[Scene image comparisons]
····················

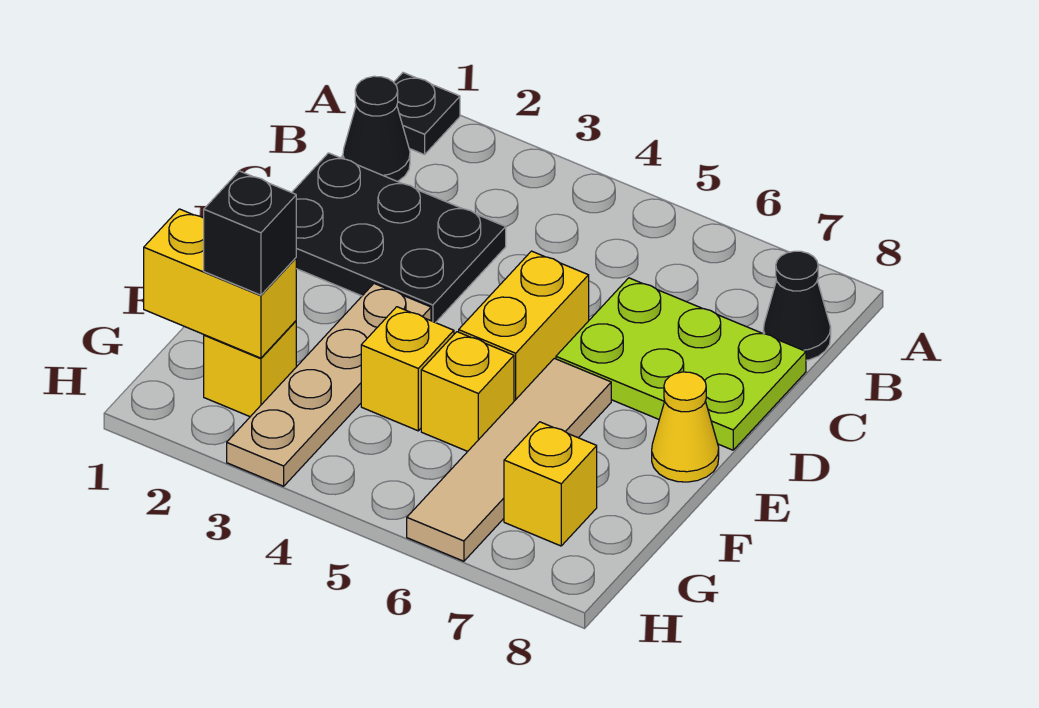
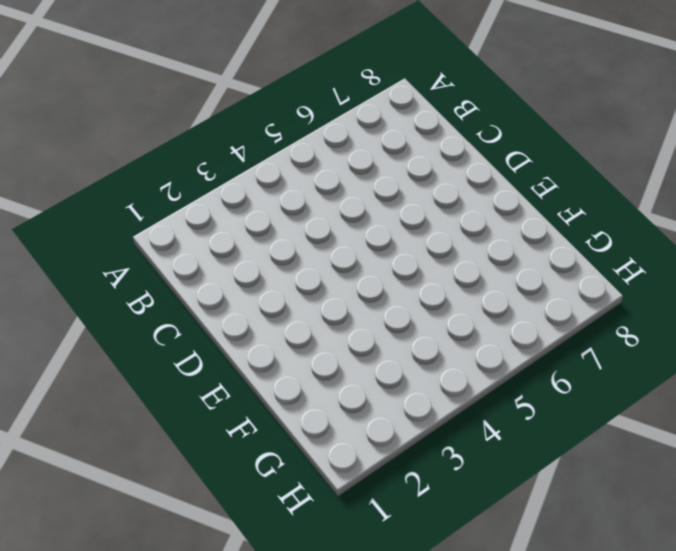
none -> black 1x1 plate [394,73,460,155]
none -> black 1x1 cone [343,76,410,182]
none -> black 1x1 cone [763,251,831,360]

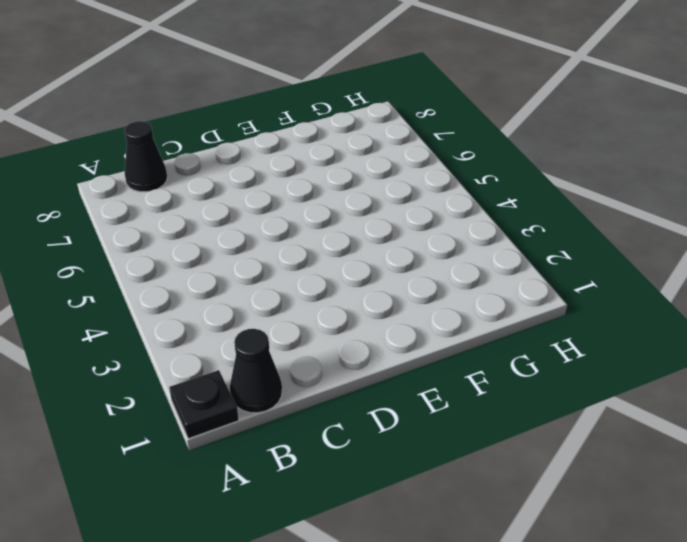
none -> black 2x3 plate [292,153,506,323]
none -> lime 2x3 plate [556,278,806,450]
none -> yellow 1x2 brick [459,251,589,401]

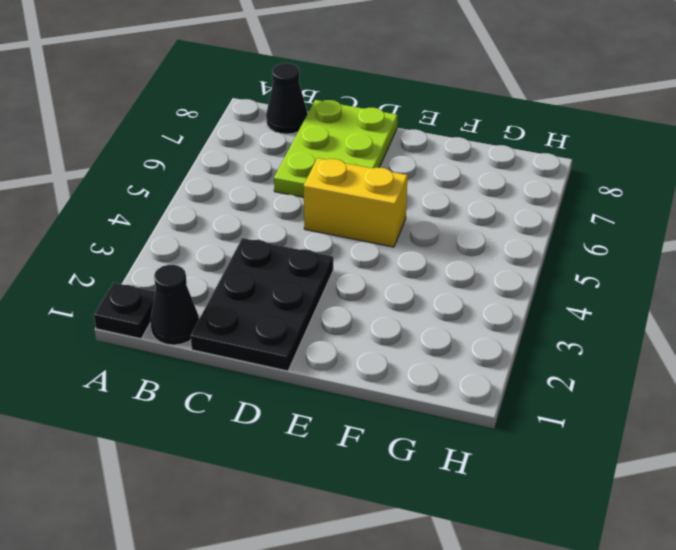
none -> tan 1x4 plate [227,284,431,486]
none -> tan 1x4 tile [407,358,611,561]
none -> yellow 1x1 cone [652,372,719,482]

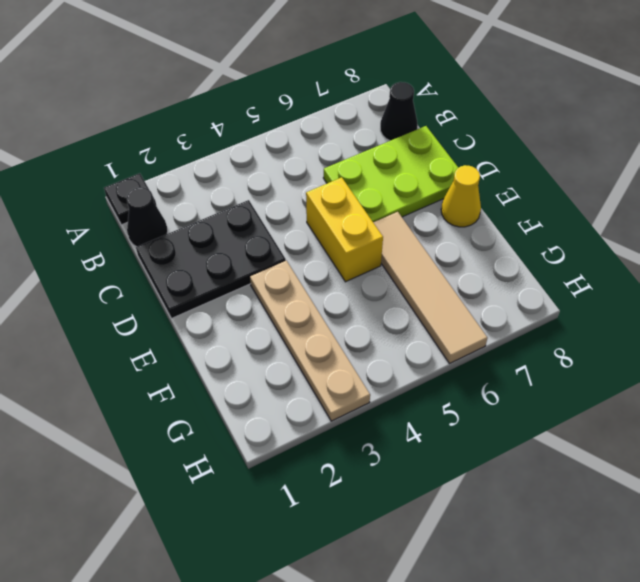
none -> yellow 1x1 brick [361,307,454,431]
none -> yellow 1x1 brick [421,332,514,451]
none -> yellow 1x1 brick [204,321,296,417]

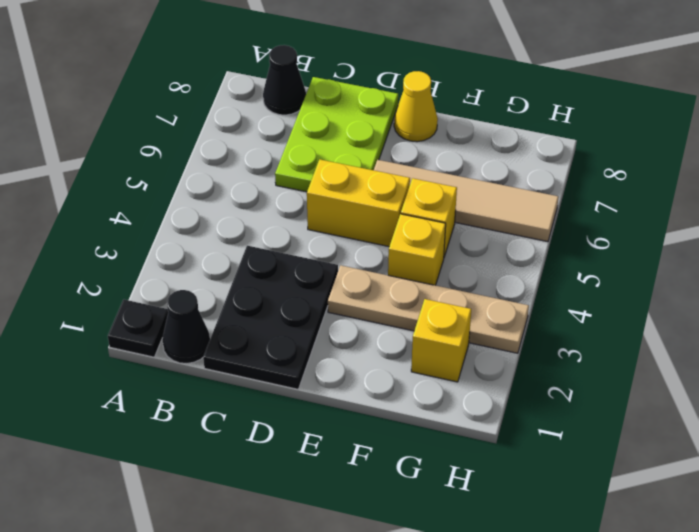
none -> yellow 1x1 brick [504,422,597,546]
none -> yellow 1x2 brick [144,209,296,358]
none -> black 1x1 brick [204,171,296,295]

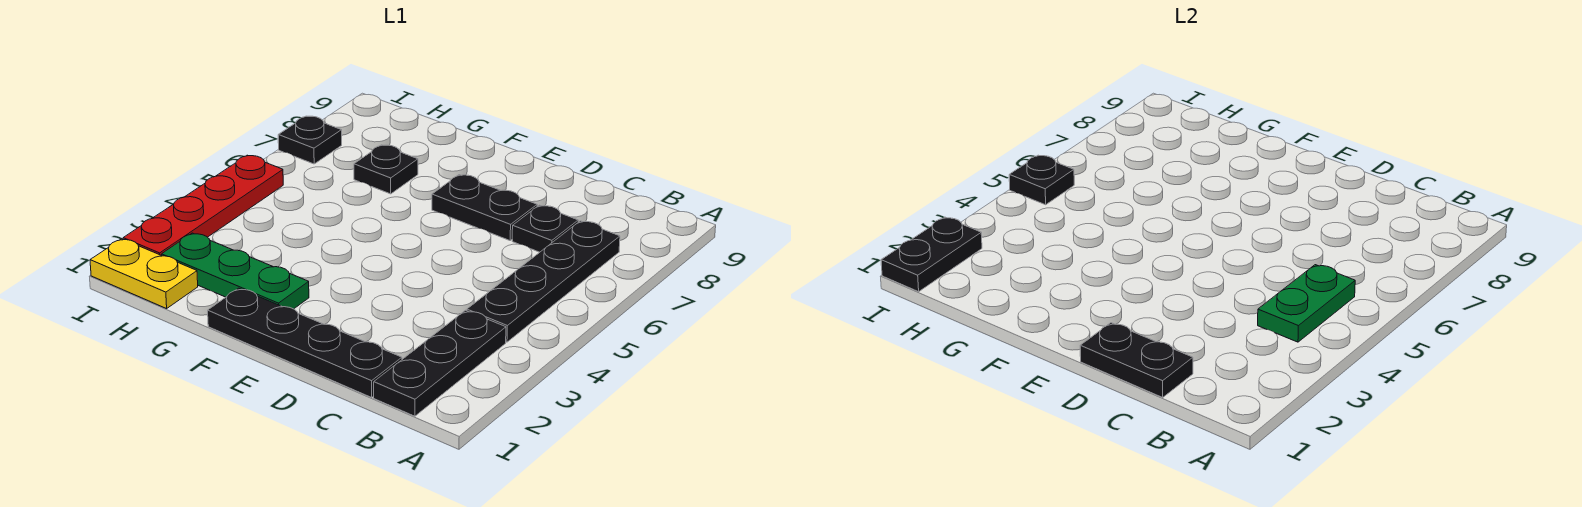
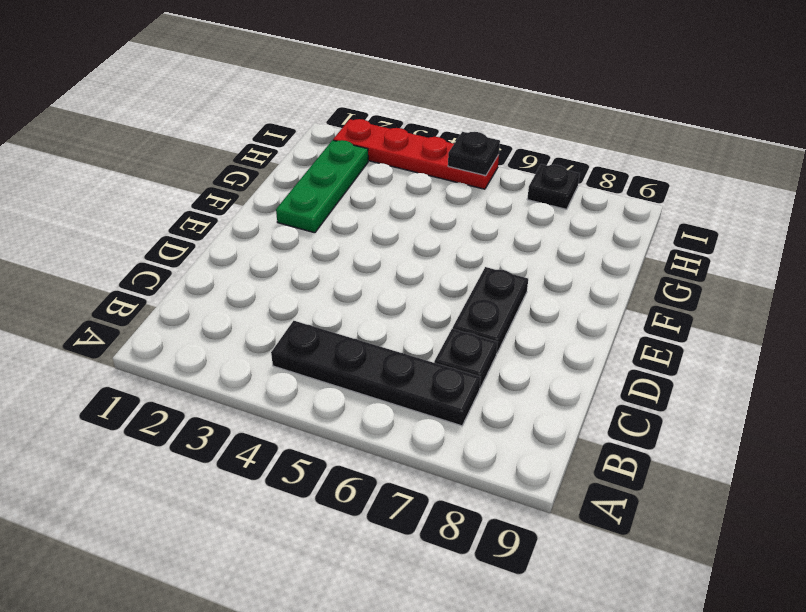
none -> black 1x3 plate [374,310,506,416]
none -> black 1x4 plate [208,288,402,397]
none -> black 1x1 plate [354,145,418,194]

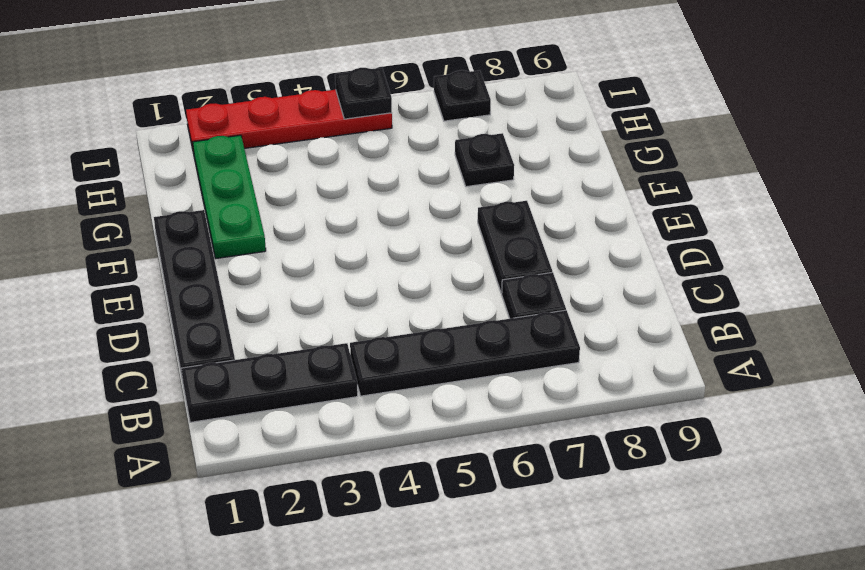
none -> yellow 1x2 plate [90,239,198,309]
none -> green 1x2 plate [1258,265,1355,342]
none -> black 1x2 plate [1080,323,1193,397]

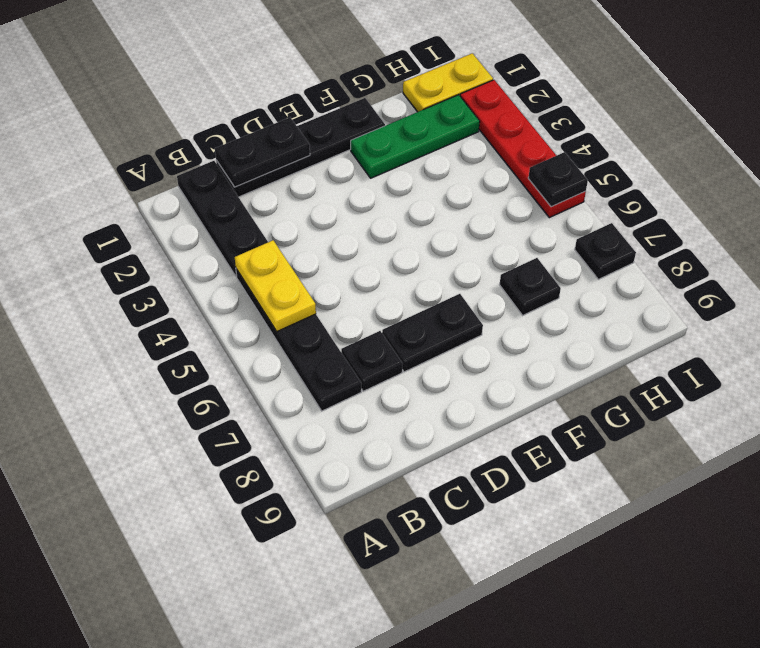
yellow 1x2 plate [235,240,316,331] -> green 1x2 plate [1258,265,1355,342]
none -> black 1x2 plate [881,217,982,292]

····················

## Exercise
Output all of the entries once more, word for word, with the images removed.

## Completed task
none -> black 1x1 plate [394,73,460,155]
none -> black 1x1 cone [343,76,410,182]
none -> black 1x1 cone [763,251,831,360]

none -> black 2x3 plate [292,153,506,323]
none -> lime 2x3 plate [556,278,806,450]
none -> yellow 1x2 brick [459,251,589,401]

none -> tan 1x4 plate [227,284,431,486]
none -> tan 1x4 tile [407,358,611,561]
none -> yellow 1x1 cone [652,372,719,482]

none -> yellow 1x1 brick [361,307,454,431]
none -> yellow 1x1 brick [421,332,514,451]
none -> yellow 1x1 brick [204,321,296,417]

none -> yellow 1x1 brick [504,422,597,546]
none -> yellow 1x2 brick [144,209,296,358]
none -> black 1x1 brick [204,171,296,295]

none -> black 1x3 plate [374,310,506,416]
none -> black 1x4 plate [208,288,402,397]
none -> black 1x1 plate [354,145,418,194]

none -> yellow 1x2 plate [90,239,198,309]
none -> green 1x2 plate [1258,265,1355,342]
none -> black 1x2 plate [1080,323,1193,397]

yellow 1x2 plate [235,240,316,331] -> green 1x2 plate [1258,265,1355,342]
none -> black 1x2 plate [881,217,982,292]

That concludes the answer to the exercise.